YOUR ASSIGNMENT -
In the entries below, find the line with "black capsule [682,305,723,382]" and the line with "turquoise scissors [441,152,509,172]"; reproduce those two lines and all lines between them exactly, without pictures.
┏━━
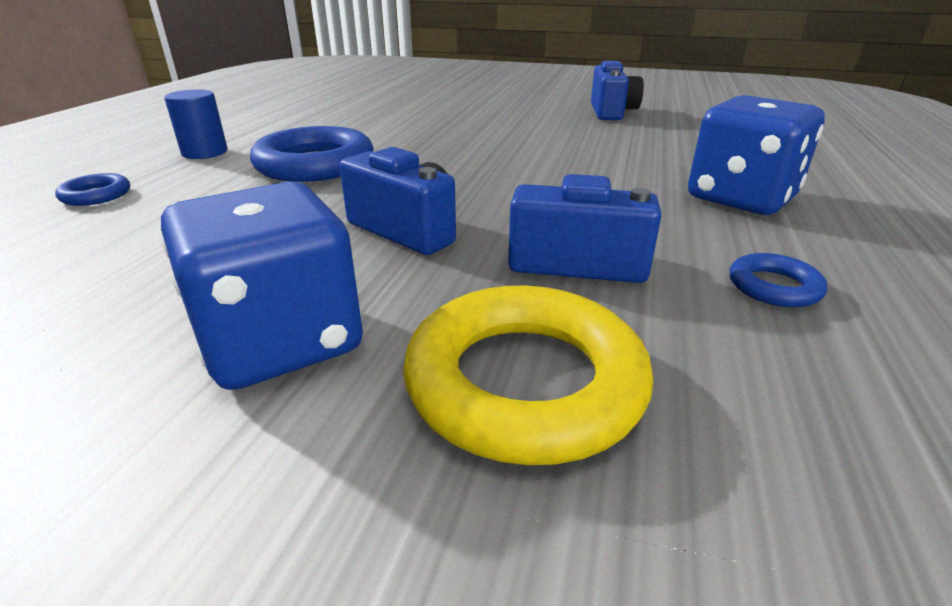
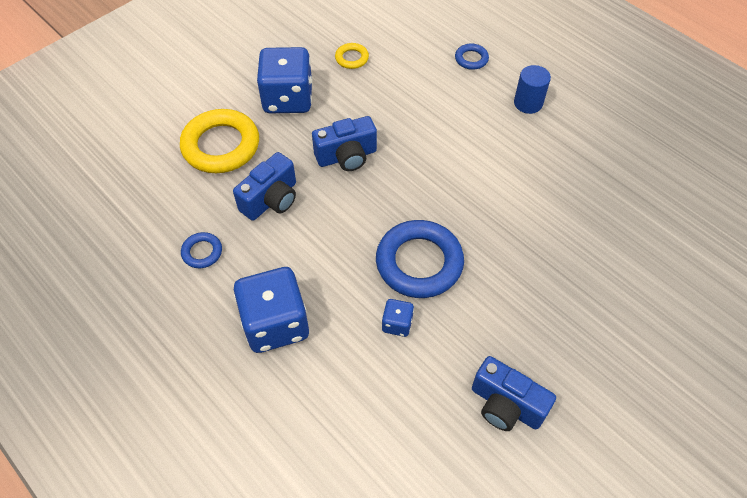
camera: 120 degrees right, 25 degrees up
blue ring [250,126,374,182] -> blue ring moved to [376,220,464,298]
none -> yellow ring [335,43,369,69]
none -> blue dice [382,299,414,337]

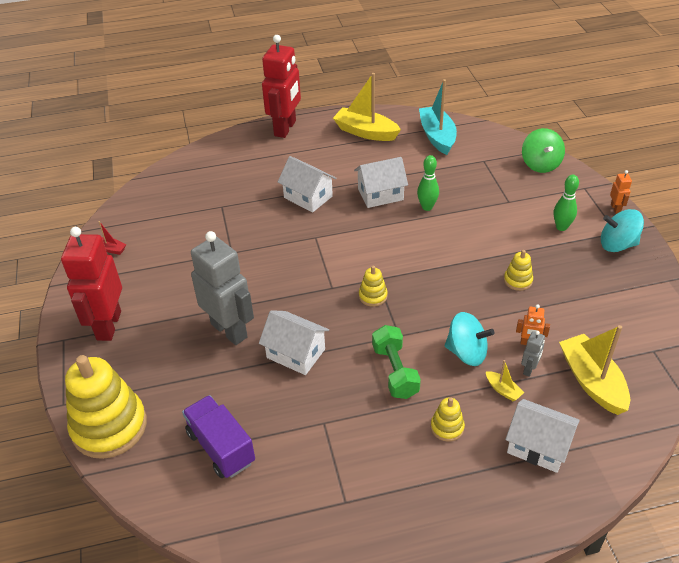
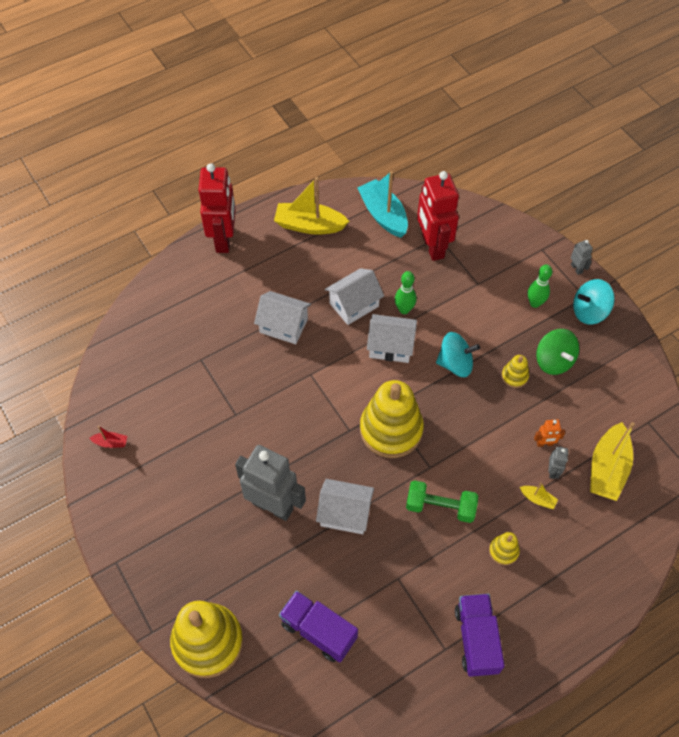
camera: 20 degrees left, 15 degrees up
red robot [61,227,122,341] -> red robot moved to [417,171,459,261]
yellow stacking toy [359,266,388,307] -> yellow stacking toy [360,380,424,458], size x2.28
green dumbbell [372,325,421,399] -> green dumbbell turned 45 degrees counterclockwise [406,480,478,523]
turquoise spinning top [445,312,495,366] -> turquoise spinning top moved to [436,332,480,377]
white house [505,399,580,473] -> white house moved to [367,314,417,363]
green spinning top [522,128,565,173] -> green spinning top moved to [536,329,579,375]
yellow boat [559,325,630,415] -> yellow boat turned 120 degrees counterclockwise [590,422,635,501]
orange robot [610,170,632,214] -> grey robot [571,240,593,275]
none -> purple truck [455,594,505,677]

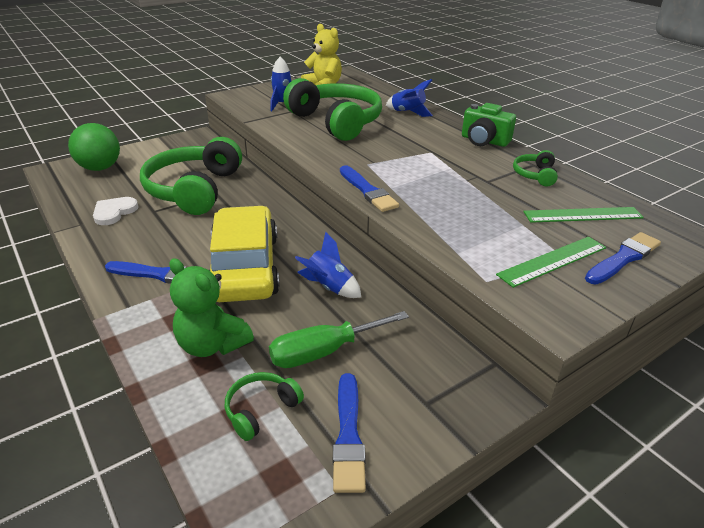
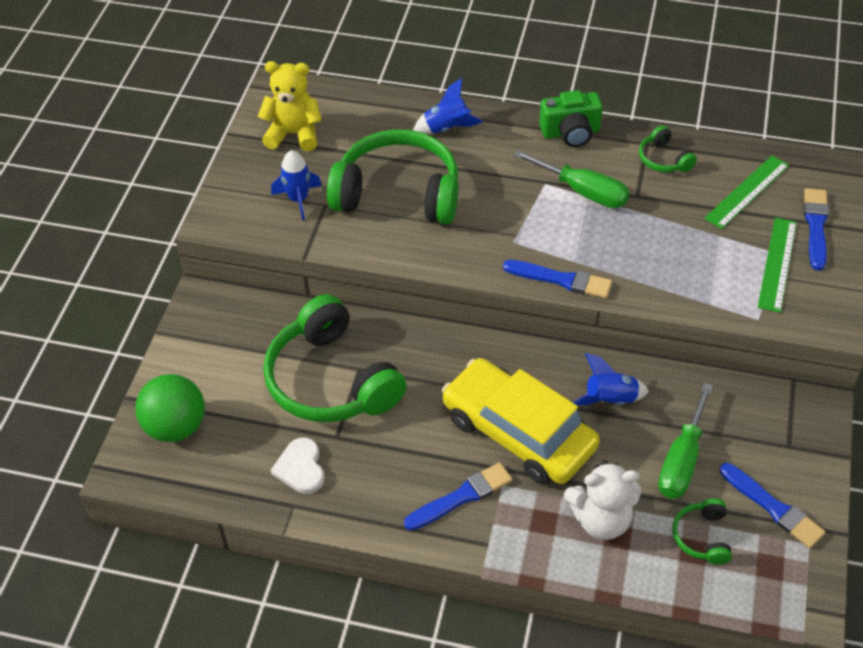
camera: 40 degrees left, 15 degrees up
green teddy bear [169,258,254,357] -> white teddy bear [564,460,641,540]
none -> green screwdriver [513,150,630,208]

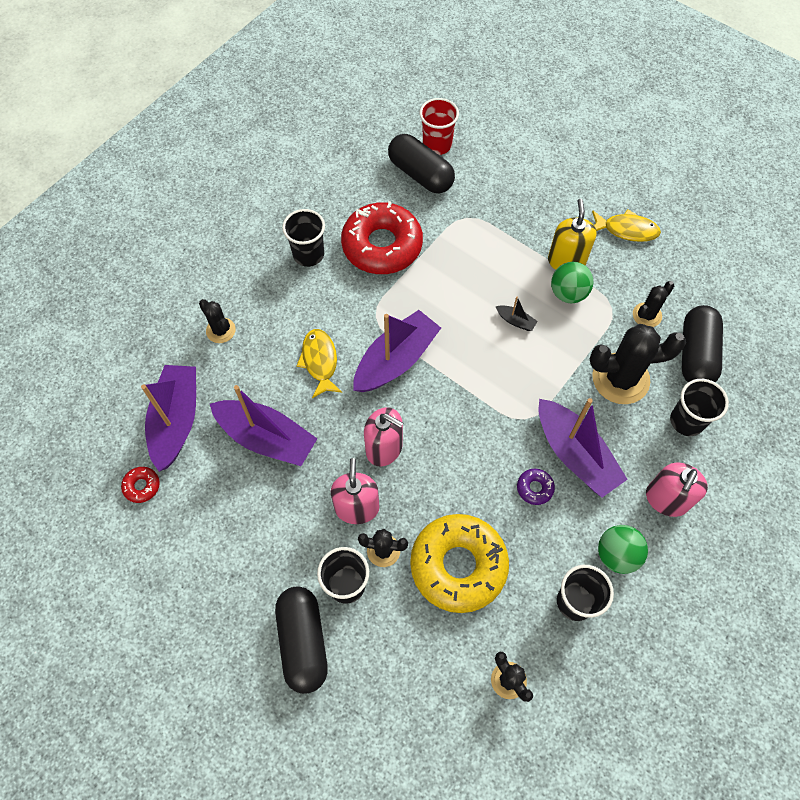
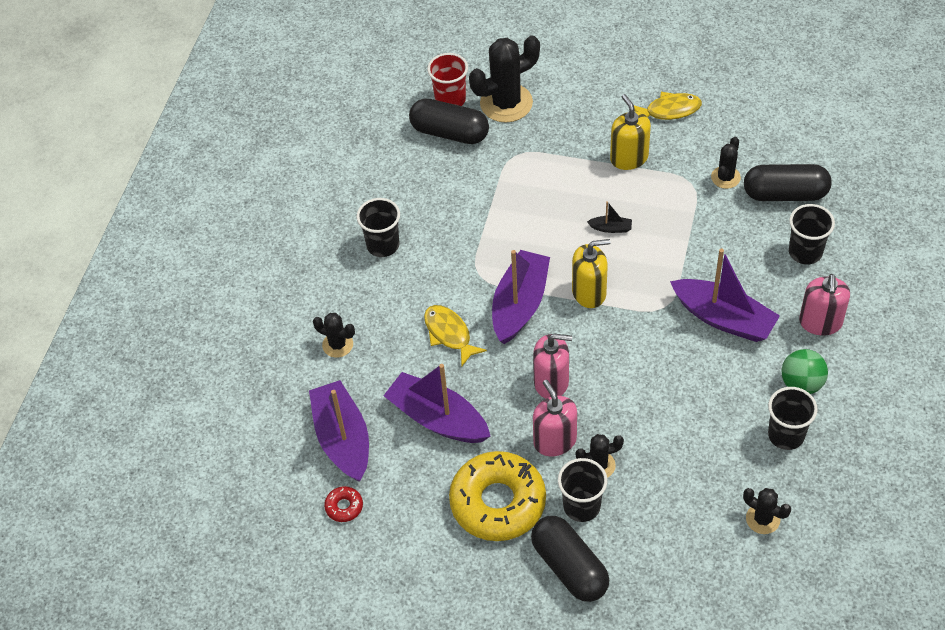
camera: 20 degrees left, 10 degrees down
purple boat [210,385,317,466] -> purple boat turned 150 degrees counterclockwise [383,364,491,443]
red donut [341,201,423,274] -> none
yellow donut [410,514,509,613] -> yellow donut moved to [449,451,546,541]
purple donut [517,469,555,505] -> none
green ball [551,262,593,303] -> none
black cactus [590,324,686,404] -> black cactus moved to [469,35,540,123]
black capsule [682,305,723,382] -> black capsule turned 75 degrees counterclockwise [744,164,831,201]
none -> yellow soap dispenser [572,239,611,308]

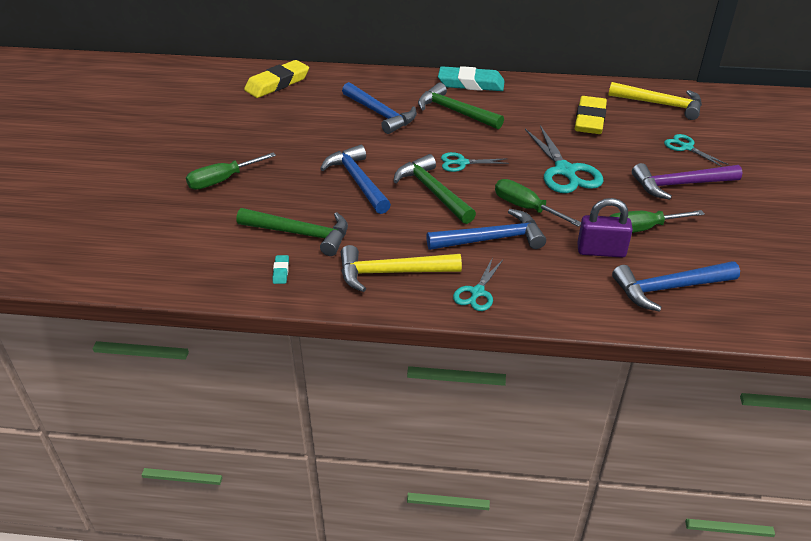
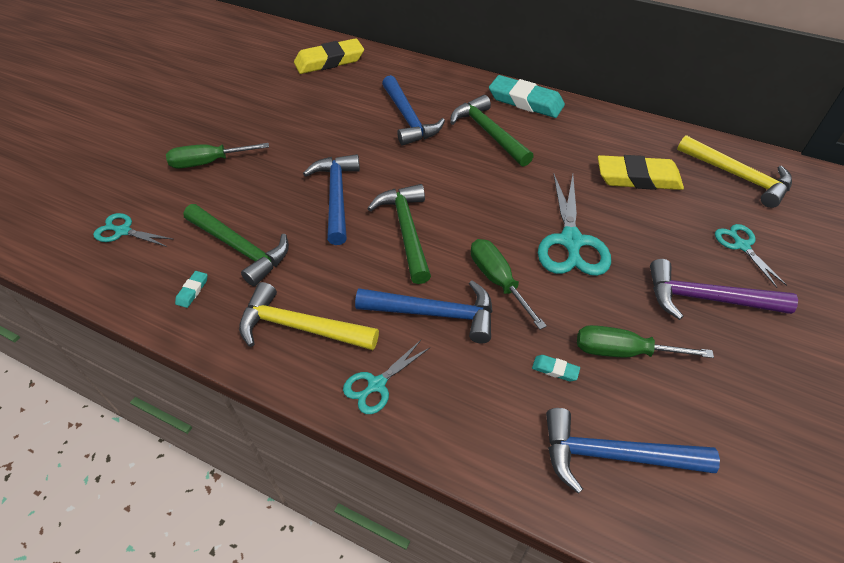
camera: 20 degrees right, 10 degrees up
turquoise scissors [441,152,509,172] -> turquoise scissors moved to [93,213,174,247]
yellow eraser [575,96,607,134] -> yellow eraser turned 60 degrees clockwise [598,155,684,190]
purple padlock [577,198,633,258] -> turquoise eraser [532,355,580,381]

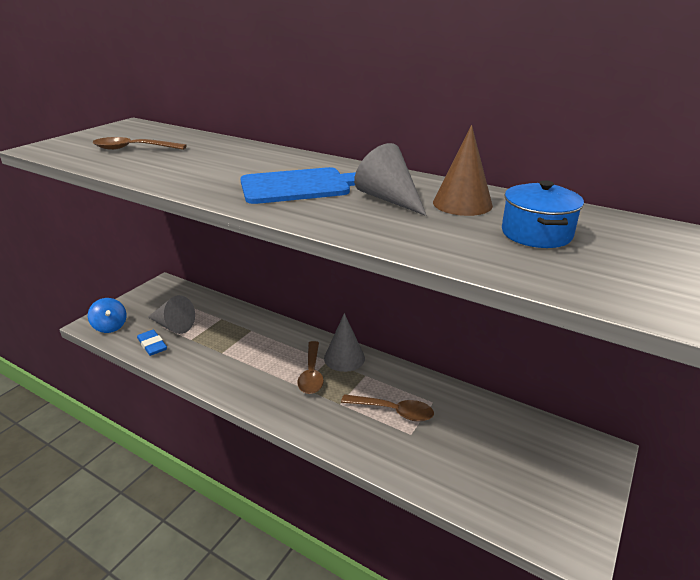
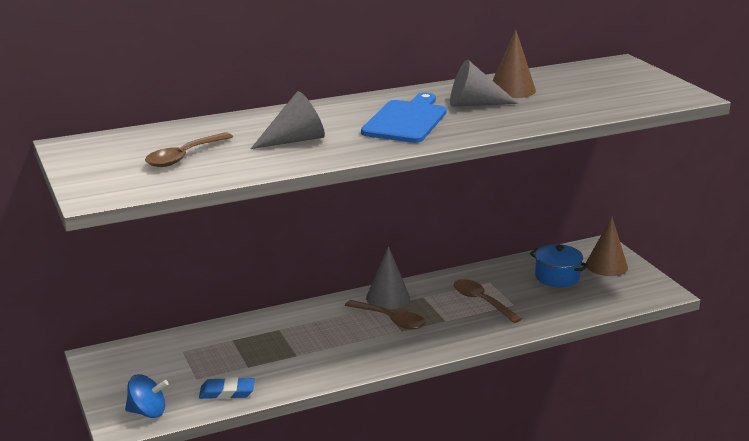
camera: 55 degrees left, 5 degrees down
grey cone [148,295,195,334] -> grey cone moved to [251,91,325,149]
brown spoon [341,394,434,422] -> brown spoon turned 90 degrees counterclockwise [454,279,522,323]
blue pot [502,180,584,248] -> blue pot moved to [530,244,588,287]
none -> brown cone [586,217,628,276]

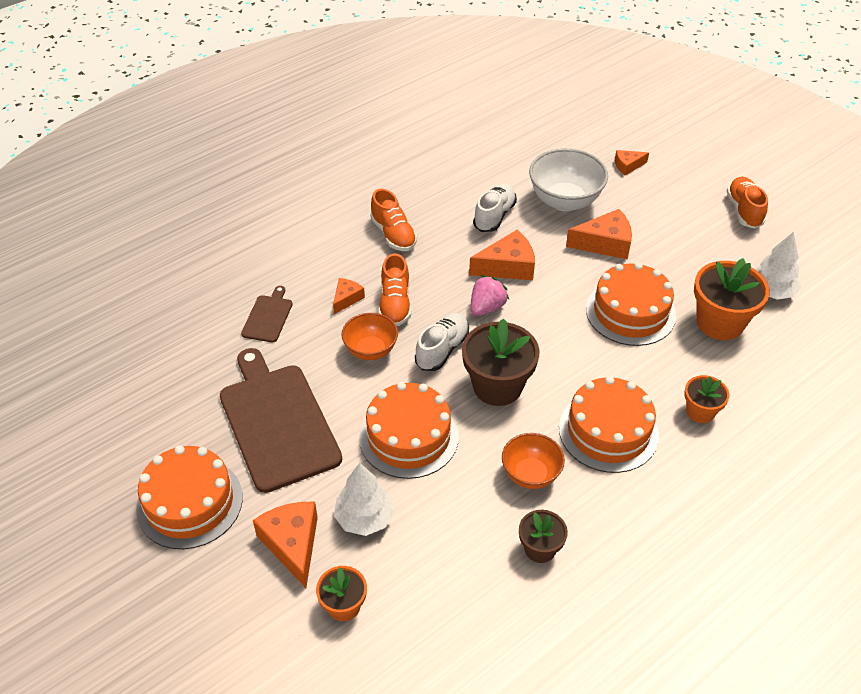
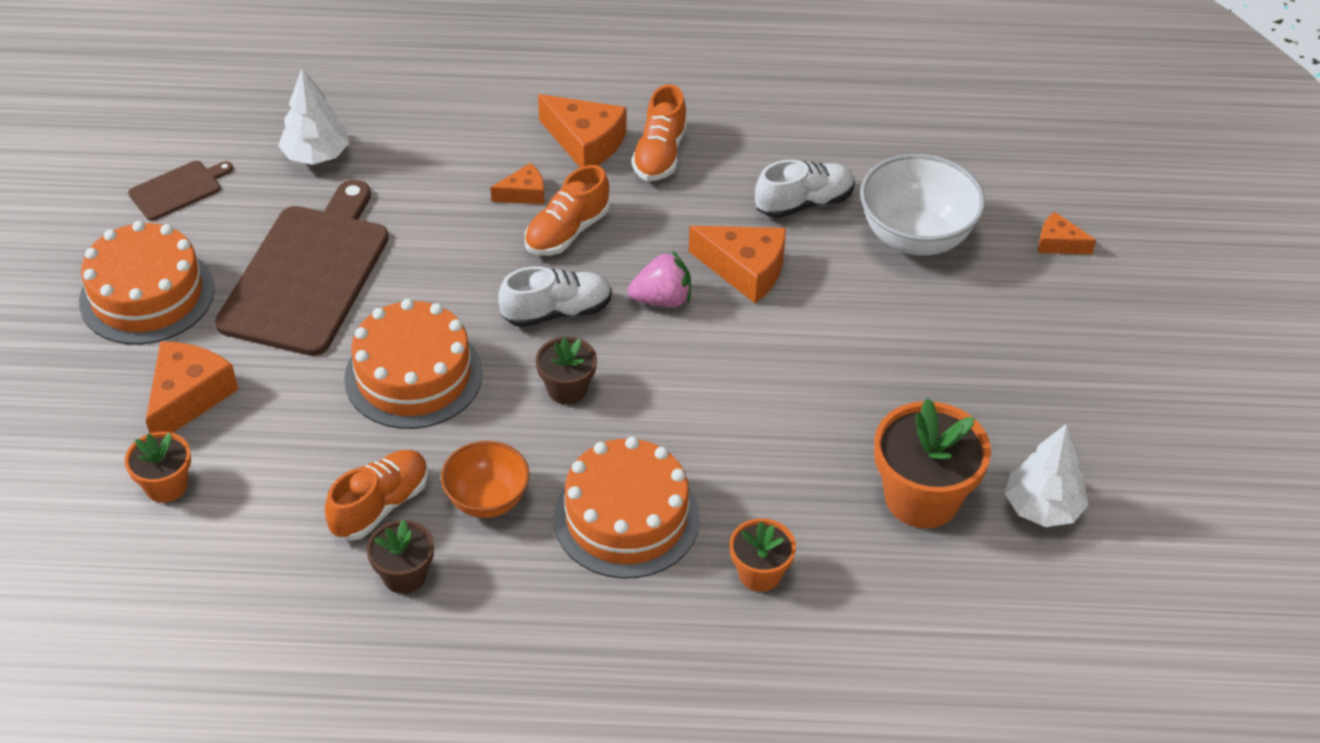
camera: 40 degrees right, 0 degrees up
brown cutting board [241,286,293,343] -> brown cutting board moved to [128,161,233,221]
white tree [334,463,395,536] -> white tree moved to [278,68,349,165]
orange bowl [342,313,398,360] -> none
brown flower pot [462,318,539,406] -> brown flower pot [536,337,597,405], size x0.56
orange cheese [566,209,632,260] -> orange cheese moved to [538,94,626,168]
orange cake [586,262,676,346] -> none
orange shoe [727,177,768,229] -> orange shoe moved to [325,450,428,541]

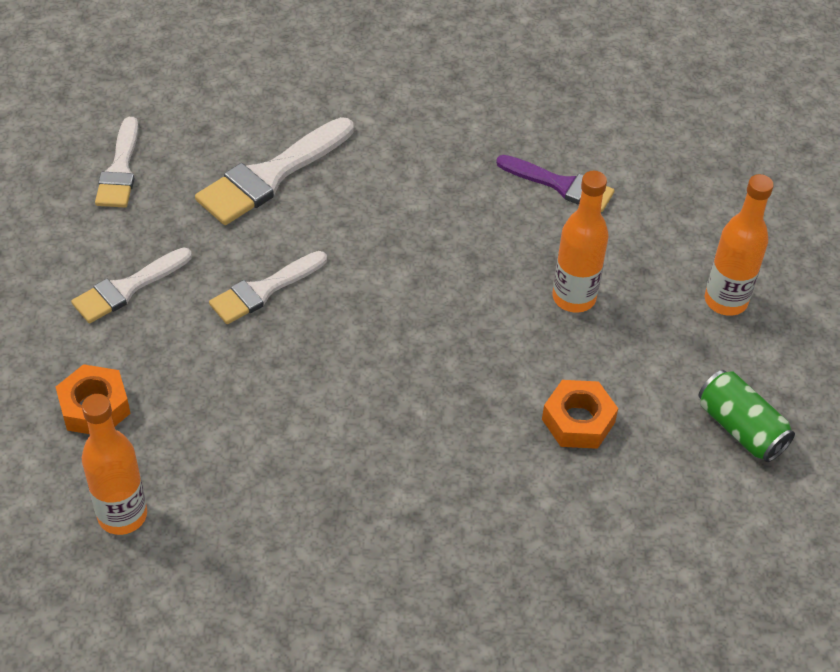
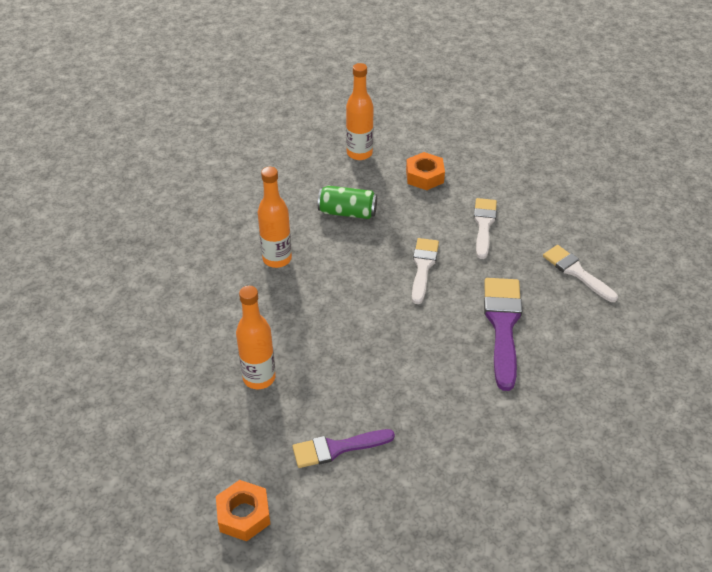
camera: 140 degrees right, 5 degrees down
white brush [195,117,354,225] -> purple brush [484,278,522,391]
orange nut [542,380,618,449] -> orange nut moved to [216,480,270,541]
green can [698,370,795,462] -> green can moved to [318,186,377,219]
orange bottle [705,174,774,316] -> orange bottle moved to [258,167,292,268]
┗━━
WRITTEN SOLUTION -
black capsule [682,305,723,382] -> black capsule turned 75 degrees counterclockwise [744,164,831,201]
none -> yellow soap dispenser [572,239,611,308]

camera: 20 degrees right, 10 degrees up
turquoise scissors [441,152,509,172] -> turquoise scissors moved to [93,213,174,247]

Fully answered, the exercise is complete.